» **AIM OF THE TASK**:
All records are to be restated word for word, with pictures excluded.

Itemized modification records
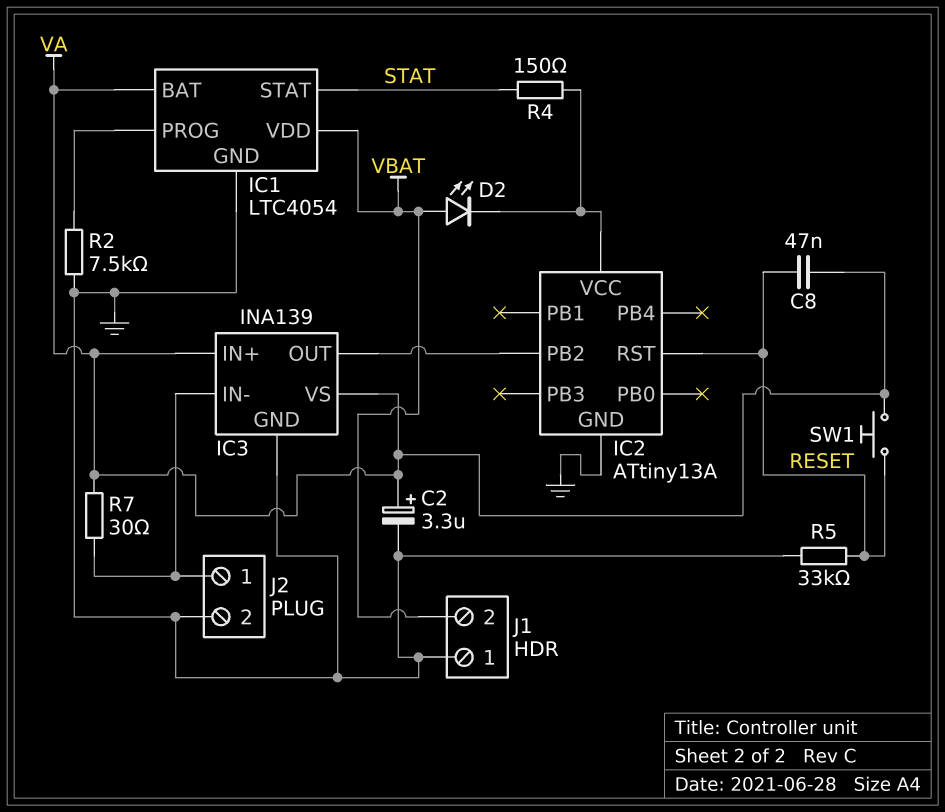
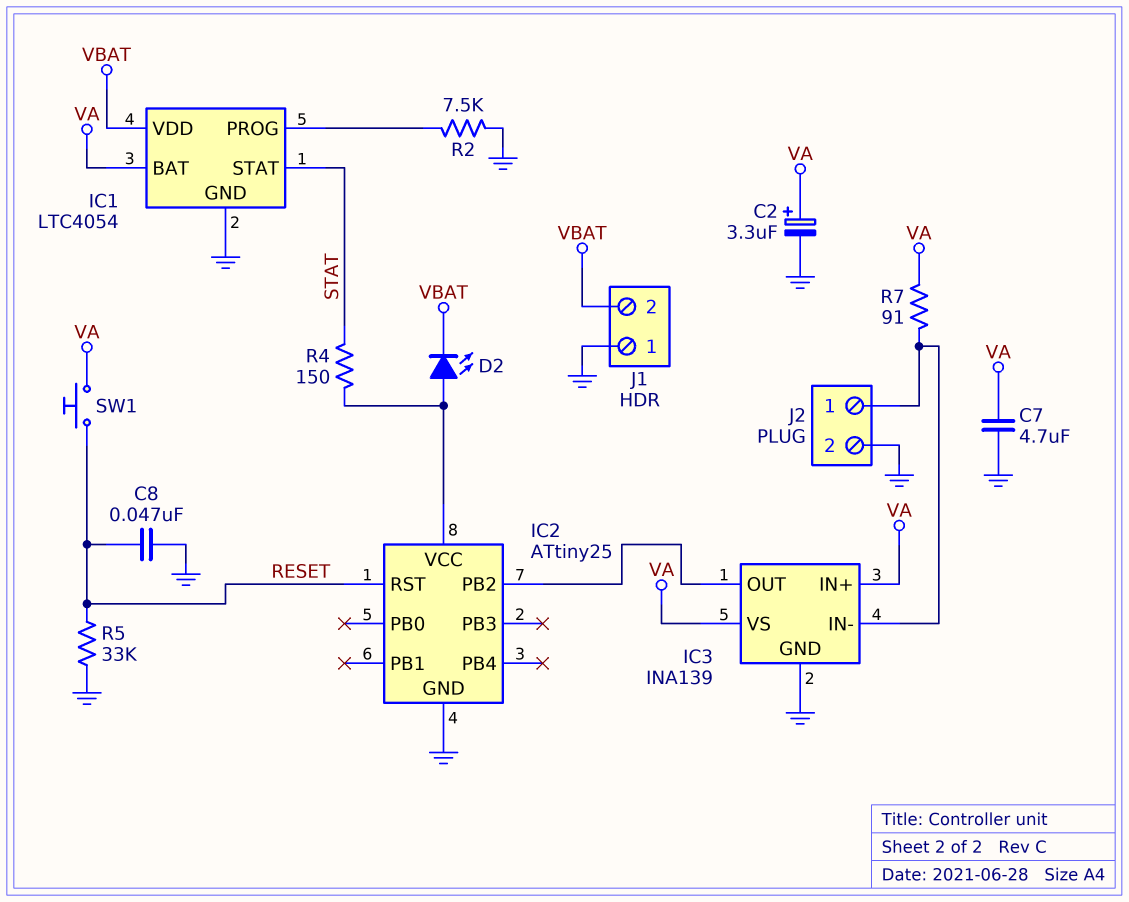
C7: none -> 4.7uF (GND, VA)
C8: 47nF (RESET, VA) -> 47nF (GND, RESET)
D2: LED (A VBAT, K IC2/VCC) -> LED (A IC2/VCC, K VBAT)
IC2: ATtiny13A -> ATtiny25
R7: 30 (IC3/IN-, VA) -> 91 (IC3/IN-, VA)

» **REPLY**:
C7: none -> 4.7uF (GND, VA)
C8: 47nF (RESET, VA) -> 47nF (GND, RESET)
D2: LED (A VBAT, K IC2/VCC) -> LED (A IC2/VCC, K VBAT)
IC2: ATtiny13A -> ATtiny25
R7: 30 (IC3/IN-, VA) -> 91 (IC3/IN-, VA)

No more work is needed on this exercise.